Activity => Every line of the material must appear in the answer exactly as it does here.

── Data for processing ──

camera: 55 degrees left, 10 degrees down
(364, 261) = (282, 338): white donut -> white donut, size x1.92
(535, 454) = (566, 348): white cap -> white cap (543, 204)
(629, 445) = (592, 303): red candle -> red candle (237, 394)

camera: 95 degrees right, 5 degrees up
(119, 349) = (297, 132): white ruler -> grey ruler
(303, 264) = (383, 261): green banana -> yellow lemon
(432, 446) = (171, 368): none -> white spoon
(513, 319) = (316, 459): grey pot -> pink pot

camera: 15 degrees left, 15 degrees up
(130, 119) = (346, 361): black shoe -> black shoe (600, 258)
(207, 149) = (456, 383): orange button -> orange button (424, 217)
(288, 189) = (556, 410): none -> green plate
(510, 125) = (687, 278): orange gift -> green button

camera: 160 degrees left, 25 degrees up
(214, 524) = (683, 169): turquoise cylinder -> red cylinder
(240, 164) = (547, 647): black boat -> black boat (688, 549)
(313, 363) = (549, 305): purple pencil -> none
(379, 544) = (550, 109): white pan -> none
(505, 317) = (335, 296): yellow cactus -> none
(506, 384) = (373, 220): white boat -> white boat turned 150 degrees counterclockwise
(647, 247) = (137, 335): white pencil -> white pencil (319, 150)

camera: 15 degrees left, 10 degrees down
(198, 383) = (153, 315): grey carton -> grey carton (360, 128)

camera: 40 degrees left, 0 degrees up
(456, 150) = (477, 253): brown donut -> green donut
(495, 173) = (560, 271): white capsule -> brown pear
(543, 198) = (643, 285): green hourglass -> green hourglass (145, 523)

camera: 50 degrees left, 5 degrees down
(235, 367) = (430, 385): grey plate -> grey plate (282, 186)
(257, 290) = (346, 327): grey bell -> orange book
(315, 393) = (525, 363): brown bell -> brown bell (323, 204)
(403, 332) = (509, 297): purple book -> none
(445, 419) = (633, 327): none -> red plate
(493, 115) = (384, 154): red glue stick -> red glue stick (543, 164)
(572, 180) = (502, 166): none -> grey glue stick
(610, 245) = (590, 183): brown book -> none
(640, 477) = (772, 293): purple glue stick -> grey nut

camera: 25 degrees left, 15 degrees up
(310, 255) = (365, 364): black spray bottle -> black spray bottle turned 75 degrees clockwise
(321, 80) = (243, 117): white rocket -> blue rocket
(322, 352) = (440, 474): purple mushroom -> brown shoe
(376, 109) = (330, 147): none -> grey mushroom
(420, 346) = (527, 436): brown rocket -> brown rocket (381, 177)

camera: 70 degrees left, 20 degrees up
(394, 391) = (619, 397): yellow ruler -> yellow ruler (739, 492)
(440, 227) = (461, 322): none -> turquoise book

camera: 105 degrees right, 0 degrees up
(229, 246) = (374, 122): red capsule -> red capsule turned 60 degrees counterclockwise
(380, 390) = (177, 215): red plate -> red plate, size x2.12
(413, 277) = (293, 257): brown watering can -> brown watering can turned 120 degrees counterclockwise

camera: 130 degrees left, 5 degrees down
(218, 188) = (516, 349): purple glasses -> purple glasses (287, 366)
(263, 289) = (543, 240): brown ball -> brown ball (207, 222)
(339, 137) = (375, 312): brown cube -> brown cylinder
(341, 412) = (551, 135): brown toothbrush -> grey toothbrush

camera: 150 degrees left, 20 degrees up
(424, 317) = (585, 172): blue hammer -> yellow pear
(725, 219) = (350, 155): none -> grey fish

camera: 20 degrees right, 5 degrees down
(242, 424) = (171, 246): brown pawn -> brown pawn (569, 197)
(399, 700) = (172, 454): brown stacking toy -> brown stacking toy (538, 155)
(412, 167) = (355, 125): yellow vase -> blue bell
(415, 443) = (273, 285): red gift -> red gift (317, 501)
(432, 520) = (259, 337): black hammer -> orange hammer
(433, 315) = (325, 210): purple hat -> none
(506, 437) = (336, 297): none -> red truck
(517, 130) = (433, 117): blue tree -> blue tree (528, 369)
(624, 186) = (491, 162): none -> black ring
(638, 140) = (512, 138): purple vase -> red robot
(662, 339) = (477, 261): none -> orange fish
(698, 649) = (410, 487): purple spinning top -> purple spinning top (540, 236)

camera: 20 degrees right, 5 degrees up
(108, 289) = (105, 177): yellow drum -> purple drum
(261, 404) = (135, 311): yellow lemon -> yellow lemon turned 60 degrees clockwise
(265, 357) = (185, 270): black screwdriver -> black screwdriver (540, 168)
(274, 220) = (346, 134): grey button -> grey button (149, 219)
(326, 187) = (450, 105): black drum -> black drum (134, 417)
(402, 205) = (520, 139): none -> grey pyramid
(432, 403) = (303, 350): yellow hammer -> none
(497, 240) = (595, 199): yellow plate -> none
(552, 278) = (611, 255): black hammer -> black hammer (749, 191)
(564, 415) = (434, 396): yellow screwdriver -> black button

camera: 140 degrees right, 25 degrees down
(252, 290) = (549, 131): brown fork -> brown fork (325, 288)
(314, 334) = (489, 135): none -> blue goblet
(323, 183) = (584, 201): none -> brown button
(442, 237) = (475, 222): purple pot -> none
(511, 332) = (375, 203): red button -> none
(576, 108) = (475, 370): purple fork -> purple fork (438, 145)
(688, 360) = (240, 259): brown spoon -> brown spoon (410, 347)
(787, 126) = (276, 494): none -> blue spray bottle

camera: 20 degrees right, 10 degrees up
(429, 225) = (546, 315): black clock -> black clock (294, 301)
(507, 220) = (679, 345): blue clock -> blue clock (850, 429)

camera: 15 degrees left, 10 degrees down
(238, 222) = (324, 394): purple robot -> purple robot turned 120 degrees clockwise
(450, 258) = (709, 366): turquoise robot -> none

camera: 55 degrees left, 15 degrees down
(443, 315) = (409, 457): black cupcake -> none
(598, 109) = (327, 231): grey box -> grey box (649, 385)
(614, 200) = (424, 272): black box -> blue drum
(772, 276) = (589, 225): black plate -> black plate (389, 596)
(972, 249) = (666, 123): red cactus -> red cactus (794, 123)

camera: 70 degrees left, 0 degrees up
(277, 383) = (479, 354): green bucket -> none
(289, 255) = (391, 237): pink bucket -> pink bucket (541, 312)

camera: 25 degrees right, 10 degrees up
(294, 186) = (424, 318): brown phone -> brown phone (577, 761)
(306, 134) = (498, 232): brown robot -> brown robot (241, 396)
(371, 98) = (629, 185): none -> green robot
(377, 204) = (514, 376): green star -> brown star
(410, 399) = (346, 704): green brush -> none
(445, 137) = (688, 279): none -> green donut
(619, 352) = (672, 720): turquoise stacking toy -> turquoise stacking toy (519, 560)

───

Result =>
camera: 55 degrees left, 10 degrees down
(364, 261) = (282, 338): white donut -> white donut, size x1.92
(535, 454) = (566, 348): white cap -> white cap (543, 204)
(629, 445) = (592, 303): red candle -> red candle (237, 394)

camera: 95 degrees right, 5 degrees up
(119, 349) = (297, 132): white ruler -> grey ruler
(303, 264) = (383, 261): green banana -> yellow lemon
(432, 446) = (171, 368): none -> white spoon
(513, 319) = (316, 459): grey pot -> pink pot

camera: 15 degrees left, 15 degrees up
(130, 119) = (346, 361): black shoe -> black shoe (600, 258)
(207, 149) = (456, 383): orange button -> orange button (424, 217)
(288, 189) = (556, 410): none -> green plate
(510, 125) = (687, 278): orange gift -> green button

camera: 160 degrees left, 25 degrees up
(214, 524) = (683, 169): turquoise cylinder -> red cylinder
(240, 164) = (547, 647): black boat -> black boat (688, 549)
(313, 363) = (549, 305): purple pencil -> none
(379, 544) = (550, 109): white pan -> none
(505, 317) = (335, 296): yellow cactus -> none
(506, 384) = (373, 220): white boat -> white boat turned 150 degrees counterclockwise
(647, 247) = (137, 335): white pencil -> white pencil (319, 150)

camera: 15 degrees left, 10 degrees down
(198, 383) = (153, 315): grey carton -> grey carton (360, 128)

camera: 40 degrees left, 0 degrees up
(456, 150) = (477, 253): brown donut -> green donut
(495, 173) = (560, 271): white capsule -> brown pear
(543, 198) = (643, 285): green hourglass -> green hourglass (145, 523)

camera: 50 degrees left, 5 degrees down
(235, 367) = (430, 385): grey plate -> grey plate (282, 186)
(257, 290) = (346, 327): grey bell -> orange book
(315, 393) = (525, 363): brown bell -> brown bell (323, 204)
(403, 332) = (509, 297): purple book -> none
(445, 419) = (633, 327): none -> red plate
(493, 115) = (384, 154): red glue stick -> red glue stick (543, 164)
(572, 180) = (502, 166): none -> grey glue stick
(610, 245) = (590, 183): brown book -> none
(640, 477) = (772, 293): purple glue stick -> grey nut

camera: 25 degrees left, 15 degrees up
(310, 255) = (365, 364): black spray bottle -> black spray bottle turned 75 degrees clockwise
(321, 80) = (243, 117): white rocket -> blue rocket
(322, 352) = (440, 474): purple mushroom -> brown shoe
(376, 109) = (330, 147): none -> grey mushroom
(420, 346) = (527, 436): brown rocket -> brown rocket (381, 177)

camera: 70 degrees left, 20 degrees up
(394, 391) = (619, 397): yellow ruler -> yellow ruler (739, 492)
(440, 227) = (461, 322): none -> turquoise book

camera: 105 degrees right, 0 degrees up
(229, 246) = (374, 122): red capsule -> red capsule turned 60 degrees counterclockwise
(380, 390) = (177, 215): red plate -> red plate, size x2.12
(413, 277) = (293, 257): brown watering can -> brown watering can turned 120 degrees counterclockwise

camera: 130 degrees left, 5 degrees down
(218, 188) = (516, 349): purple glasses -> purple glasses (287, 366)
(263, 289) = (543, 240): brown ball -> brown ball (207, 222)
(339, 137) = (375, 312): brown cube -> brown cylinder
(341, 412) = (551, 135): brown toothbrush -> grey toothbrush

camera: 150 degrees left, 20 degrees up
(424, 317) = (585, 172): blue hammer -> yellow pear
(725, 219) = (350, 155): none -> grey fish

camera: 20 degrees right, 5 degrees down
(242, 424) = (171, 246): brown pawn -> brown pawn (569, 197)
(399, 700) = (172, 454): brown stacking toy -> brown stacking toy (538, 155)
(412, 167) = (355, 125): yellow vase -> blue bell
(415, 443) = (273, 285): red gift -> red gift (317, 501)
(432, 520) = (259, 337): black hammer -> orange hammer
(433, 315) = (325, 210): purple hat -> none
(506, 437) = (336, 297): none -> red truck
(517, 130) = (433, 117): blue tree -> blue tree (528, 369)
(624, 186) = (491, 162): none -> black ring
(638, 140) = (512, 138): purple vase -> red robot
(662, 339) = (477, 261): none -> orange fish
(698, 649) = (410, 487): purple spinning top -> purple spinning top (540, 236)

camera: 20 degrees right, 5 degrees up
(108, 289) = (105, 177): yellow drum -> purple drum
(261, 404) = (135, 311): yellow lemon -> yellow lemon turned 60 degrees clockwise
(265, 357) = (185, 270): black screwdriver -> black screwdriver (540, 168)
(274, 220) = (346, 134): grey button -> grey button (149, 219)
(326, 187) = (450, 105): black drum -> black drum (134, 417)
(402, 205) = (520, 139): none -> grey pyramid
(432, 403) = (303, 350): yellow hammer -> none
(497, 240) = (595, 199): yellow plate -> none
(552, 278) = (611, 255): black hammer -> black hammer (749, 191)
(564, 415) = (434, 396): yellow screwdriver -> black button

camera: 140 degrees right, 25 degrees down
(252, 290) = (549, 131): brown fork -> brown fork (325, 288)
(314, 334) = (489, 135): none -> blue goblet
(323, 183) = (584, 201): none -> brown button
(442, 237) = (475, 222): purple pot -> none
(511, 332) = (375, 203): red button -> none
(576, 108) = (475, 370): purple fork -> purple fork (438, 145)
(688, 360) = (240, 259): brown spoon -> brown spoon (410, 347)
(787, 126) = (276, 494): none -> blue spray bottle

camera: 20 degrees right, 10 degrees up
(429, 225) = (546, 315): black clock -> black clock (294, 301)
(507, 220) = (679, 345): blue clock -> blue clock (850, 429)

camera: 15 degrees left, 10 degrees down
(238, 222) = (324, 394): purple robot -> purple robot turned 120 degrees clockwise
(450, 258) = (709, 366): turquoise robot -> none

camera: 55 degrees left, 15 degrees down
(443, 315) = (409, 457): black cupcake -> none
(598, 109) = (327, 231): grey box -> grey box (649, 385)
(614, 200) = (424, 272): black box -> blue drum
(772, 276) = (589, 225): black plate -> black plate (389, 596)
(972, 249) = (666, 123): red cactus -> red cactus (794, 123)

camera: 70 degrees left, 0 degrees up
(277, 383) = (479, 354): green bucket -> none
(289, 255) = (391, 237): pink bucket -> pink bucket (541, 312)

camera: 25 degrees right, 10 degrees up
(294, 186) = (424, 318): brown phone -> brown phone (577, 761)
(306, 134) = (498, 232): brown robot -> brown robot (241, 396)
(371, 98) = (629, 185): none -> green robot
(377, 204) = (514, 376): green star -> brown star
(410, 399) = (346, 704): green brush -> none
(445, 137) = (688, 279): none -> green donut
(619, 352) = (672, 720): turquoise stacking toy -> turquoise stacking toy (519, 560)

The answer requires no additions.